═══ Data records

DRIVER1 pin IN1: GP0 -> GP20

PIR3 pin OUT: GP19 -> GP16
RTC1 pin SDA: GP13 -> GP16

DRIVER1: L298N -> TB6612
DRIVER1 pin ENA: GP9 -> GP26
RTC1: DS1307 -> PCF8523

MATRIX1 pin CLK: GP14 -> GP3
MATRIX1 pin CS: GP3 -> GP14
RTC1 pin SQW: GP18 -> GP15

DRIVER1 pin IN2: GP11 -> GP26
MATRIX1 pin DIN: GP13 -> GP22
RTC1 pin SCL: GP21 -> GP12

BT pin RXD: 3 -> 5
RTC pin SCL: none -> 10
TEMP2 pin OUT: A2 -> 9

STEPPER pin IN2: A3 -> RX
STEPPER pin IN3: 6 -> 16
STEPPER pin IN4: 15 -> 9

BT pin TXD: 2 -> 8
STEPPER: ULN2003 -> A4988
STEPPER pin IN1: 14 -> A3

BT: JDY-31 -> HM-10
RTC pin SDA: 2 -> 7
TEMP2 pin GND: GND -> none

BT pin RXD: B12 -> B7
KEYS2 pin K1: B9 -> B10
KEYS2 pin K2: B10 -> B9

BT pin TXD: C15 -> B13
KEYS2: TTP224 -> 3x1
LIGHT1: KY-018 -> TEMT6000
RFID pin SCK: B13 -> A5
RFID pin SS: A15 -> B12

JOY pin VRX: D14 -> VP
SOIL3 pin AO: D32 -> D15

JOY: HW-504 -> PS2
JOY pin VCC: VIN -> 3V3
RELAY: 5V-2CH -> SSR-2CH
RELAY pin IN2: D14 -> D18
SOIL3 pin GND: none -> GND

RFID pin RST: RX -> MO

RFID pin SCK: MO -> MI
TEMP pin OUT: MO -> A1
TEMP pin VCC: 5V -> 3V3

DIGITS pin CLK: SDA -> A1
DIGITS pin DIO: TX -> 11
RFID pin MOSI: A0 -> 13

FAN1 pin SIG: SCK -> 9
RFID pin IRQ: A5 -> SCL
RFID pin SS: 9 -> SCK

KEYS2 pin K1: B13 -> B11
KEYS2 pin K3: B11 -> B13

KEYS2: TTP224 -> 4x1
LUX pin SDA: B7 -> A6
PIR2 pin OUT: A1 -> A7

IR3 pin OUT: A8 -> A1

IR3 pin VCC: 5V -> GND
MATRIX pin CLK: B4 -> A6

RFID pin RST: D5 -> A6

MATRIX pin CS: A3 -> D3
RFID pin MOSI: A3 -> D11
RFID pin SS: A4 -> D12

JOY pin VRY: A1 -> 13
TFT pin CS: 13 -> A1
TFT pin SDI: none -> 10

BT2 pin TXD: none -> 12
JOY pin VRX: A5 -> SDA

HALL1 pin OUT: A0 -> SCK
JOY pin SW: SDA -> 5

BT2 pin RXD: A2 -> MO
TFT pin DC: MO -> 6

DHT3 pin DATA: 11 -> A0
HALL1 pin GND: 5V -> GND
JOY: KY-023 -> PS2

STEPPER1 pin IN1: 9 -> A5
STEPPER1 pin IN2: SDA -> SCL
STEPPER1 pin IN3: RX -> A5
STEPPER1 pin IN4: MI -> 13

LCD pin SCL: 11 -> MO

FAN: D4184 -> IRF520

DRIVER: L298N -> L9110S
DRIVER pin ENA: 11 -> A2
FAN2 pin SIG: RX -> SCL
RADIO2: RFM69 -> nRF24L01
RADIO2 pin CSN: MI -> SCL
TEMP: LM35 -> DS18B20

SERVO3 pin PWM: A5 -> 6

══════

Goal of the exercise => Write out, word for word, the line that contains "FAN1 pin SIG: SCK -> 9" and every line after it through the last line of the listing.

Response below =>
FAN1 pin SIG: SCK -> 9
RFID pin IRQ: A5 -> SCL
RFID pin SS: 9 -> SCK

KEYS2 pin K1: B13 -> B11
KEYS2 pin K3: B11 -> B13

KEYS2: TTP224 -> 4x1
LUX pin SDA: B7 -> A6
PIR2 pin OUT: A1 -> A7

IR3 pin OUT: A8 -> A1

IR3 pin VCC: 5V -> GND
MATRIX pin CLK: B4 -> A6

RFID pin RST: D5 -> A6

MATRIX pin CS: A3 -> D3
RFID pin MOSI: A3 -> D11
RFID pin SS: A4 -> D12

JOY pin VRY: A1 -> 13
TFT pin CS: 13 -> A1
TFT pin SDI: none -> 10

BT2 pin TXD: none -> 12
JOY pin VRX: A5 -> SDA

HALL1 pin OUT: A0 -> SCK
JOY pin SW: SDA -> 5

BT2 pin RXD: A2 -> MO
TFT pin DC: MO -> 6

DHT3 pin DATA: 11 -> A0
HALL1 pin GND: 5V -> GND
JOY: KY-023 -> PS2

STEPPER1 pin IN1: 9 -> A5
STEPPER1 pin IN2: SDA -> SCL
STEPPER1 pin IN3: RX -> A5
STEPPER1 pin IN4: MI -> 13

LCD pin SCL: 11 -> MO

FAN: D4184 -> IRF520

DRIVER: L298N -> L9110S
DRIVER pin ENA: 11 -> A2
FAN2 pin SIG: RX -> SCL
RADIO2: RFM69 -> nRF24L01
RADIO2 pin CSN: MI -> SCL
TEMP: LM35 -> DS18B20

SERVO3 pin PWM: A5 -> 6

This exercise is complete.